Required work: Count the lines in the records below that contain the string "kern", matching case exactly. Give only the number.

-- BEGIN Record list --

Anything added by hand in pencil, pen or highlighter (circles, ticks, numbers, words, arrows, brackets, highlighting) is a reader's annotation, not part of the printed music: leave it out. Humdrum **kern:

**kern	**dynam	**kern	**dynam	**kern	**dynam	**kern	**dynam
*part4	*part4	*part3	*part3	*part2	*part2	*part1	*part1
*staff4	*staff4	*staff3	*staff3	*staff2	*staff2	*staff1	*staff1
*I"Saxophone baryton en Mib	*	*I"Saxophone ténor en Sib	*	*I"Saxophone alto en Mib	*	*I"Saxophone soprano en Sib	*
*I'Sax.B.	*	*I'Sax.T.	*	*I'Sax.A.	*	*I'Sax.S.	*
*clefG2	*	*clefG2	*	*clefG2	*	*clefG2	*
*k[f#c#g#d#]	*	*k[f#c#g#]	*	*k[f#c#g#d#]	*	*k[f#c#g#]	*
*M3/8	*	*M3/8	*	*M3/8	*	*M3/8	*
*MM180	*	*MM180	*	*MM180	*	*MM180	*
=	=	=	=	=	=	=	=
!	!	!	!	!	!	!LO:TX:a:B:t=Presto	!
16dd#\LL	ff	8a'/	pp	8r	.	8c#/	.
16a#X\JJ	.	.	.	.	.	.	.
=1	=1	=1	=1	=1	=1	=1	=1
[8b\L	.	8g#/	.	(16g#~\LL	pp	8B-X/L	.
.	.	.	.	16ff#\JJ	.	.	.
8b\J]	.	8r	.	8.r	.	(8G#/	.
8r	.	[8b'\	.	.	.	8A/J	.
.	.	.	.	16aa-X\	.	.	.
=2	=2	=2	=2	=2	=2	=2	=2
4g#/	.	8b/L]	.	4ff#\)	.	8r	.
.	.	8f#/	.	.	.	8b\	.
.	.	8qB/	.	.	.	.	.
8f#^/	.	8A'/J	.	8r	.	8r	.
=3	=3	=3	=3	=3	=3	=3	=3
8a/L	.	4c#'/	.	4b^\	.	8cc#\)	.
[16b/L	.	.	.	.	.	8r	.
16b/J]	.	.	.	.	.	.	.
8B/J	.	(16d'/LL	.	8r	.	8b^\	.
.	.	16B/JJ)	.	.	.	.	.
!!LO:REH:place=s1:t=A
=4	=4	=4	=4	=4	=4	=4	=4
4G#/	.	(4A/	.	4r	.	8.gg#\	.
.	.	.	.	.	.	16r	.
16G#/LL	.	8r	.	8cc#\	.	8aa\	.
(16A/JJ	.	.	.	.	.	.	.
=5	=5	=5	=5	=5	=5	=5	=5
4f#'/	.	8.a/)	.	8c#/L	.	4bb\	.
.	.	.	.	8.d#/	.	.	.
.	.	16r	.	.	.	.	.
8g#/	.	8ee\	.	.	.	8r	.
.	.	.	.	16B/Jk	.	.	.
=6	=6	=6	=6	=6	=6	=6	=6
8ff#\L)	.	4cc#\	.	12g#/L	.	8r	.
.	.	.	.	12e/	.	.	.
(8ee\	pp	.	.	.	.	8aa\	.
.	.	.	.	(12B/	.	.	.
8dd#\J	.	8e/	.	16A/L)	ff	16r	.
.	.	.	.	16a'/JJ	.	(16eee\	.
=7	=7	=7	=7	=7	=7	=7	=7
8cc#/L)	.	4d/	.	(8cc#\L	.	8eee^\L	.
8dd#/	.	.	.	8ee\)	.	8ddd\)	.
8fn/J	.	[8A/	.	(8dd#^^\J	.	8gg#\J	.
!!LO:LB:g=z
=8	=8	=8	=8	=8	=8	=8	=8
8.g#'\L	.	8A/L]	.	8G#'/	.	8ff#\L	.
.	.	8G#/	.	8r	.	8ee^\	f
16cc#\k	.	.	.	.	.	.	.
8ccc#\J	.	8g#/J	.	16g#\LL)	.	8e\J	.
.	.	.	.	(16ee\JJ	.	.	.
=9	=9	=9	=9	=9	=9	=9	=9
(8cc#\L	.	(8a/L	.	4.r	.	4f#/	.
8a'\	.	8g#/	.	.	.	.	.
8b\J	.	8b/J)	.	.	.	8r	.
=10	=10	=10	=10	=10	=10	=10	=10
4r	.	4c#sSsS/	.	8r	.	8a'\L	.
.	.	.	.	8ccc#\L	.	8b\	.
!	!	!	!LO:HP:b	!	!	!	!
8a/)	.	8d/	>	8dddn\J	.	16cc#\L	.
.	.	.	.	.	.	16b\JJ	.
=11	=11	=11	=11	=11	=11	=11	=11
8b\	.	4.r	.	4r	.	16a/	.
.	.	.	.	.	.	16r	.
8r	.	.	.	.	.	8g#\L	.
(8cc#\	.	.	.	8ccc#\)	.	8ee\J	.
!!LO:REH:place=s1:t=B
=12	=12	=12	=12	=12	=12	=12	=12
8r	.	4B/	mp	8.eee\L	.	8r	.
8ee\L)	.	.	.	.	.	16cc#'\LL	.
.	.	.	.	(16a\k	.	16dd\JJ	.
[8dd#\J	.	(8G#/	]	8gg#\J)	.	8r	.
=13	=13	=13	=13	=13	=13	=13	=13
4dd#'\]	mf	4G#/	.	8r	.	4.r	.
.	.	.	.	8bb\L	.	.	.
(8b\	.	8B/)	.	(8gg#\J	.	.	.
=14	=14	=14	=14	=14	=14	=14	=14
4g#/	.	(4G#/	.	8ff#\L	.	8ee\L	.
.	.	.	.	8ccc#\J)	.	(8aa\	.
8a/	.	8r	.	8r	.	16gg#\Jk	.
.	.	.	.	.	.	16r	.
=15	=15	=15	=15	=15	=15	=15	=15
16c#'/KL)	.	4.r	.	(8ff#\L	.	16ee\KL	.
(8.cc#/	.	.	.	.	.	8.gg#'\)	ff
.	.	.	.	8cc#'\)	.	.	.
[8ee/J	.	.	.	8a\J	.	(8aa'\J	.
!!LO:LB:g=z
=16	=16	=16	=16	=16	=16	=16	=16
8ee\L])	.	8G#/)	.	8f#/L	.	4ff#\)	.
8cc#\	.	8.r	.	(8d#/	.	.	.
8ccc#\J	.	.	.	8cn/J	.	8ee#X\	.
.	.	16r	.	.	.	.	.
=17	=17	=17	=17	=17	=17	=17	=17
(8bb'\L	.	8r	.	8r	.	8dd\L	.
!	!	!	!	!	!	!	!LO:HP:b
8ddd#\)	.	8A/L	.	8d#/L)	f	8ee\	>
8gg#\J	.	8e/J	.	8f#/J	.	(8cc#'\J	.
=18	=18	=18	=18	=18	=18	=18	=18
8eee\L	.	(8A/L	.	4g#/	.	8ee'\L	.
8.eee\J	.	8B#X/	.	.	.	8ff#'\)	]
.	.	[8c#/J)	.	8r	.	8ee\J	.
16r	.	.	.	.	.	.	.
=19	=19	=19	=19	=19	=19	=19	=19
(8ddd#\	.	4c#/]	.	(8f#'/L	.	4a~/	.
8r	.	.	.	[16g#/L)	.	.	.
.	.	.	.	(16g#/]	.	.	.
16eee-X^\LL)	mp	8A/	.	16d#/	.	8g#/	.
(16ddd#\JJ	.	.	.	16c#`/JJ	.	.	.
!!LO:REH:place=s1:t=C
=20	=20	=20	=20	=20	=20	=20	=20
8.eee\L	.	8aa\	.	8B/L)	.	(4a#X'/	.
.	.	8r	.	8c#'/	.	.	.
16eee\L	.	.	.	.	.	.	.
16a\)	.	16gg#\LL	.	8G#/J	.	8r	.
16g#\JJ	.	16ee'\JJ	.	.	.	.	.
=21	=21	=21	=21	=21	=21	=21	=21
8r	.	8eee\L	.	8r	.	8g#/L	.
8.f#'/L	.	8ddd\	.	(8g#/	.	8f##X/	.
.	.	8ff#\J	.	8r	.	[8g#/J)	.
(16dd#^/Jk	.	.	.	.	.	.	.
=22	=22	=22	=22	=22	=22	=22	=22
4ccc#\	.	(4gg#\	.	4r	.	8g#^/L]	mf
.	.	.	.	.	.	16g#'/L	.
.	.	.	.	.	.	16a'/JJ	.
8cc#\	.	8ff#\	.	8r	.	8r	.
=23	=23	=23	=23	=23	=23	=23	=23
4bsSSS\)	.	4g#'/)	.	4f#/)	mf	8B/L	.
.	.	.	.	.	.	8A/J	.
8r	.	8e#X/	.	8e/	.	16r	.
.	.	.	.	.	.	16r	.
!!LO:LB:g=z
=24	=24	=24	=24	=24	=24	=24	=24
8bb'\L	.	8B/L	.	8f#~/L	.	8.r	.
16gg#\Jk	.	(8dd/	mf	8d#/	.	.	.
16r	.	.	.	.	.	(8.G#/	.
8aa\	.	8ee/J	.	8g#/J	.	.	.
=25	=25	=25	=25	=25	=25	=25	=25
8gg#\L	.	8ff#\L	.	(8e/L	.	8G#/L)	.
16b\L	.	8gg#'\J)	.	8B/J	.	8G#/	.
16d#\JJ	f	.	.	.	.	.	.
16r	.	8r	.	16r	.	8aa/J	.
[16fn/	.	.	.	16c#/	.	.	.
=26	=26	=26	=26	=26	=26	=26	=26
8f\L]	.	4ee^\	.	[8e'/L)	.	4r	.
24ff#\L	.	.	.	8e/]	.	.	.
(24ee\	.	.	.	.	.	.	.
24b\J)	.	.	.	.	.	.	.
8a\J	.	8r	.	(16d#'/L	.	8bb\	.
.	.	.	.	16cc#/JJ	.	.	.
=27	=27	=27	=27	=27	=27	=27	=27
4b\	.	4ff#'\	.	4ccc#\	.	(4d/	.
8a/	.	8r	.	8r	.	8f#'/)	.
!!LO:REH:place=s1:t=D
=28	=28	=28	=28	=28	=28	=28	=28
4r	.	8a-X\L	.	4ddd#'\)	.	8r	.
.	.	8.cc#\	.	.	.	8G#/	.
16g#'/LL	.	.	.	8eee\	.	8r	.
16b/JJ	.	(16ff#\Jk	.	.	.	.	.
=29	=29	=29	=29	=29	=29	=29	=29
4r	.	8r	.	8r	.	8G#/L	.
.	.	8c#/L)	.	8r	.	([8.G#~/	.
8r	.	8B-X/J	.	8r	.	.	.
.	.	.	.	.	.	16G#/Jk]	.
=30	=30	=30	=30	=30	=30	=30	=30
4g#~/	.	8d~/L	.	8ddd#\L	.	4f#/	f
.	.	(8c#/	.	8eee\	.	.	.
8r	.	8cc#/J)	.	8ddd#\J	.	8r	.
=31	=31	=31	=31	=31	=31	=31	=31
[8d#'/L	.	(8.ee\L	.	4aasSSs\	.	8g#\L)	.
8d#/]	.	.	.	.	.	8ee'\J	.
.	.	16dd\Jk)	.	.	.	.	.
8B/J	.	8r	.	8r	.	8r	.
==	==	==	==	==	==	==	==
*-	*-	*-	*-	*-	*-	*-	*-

-- END Record list --

Correct response: 2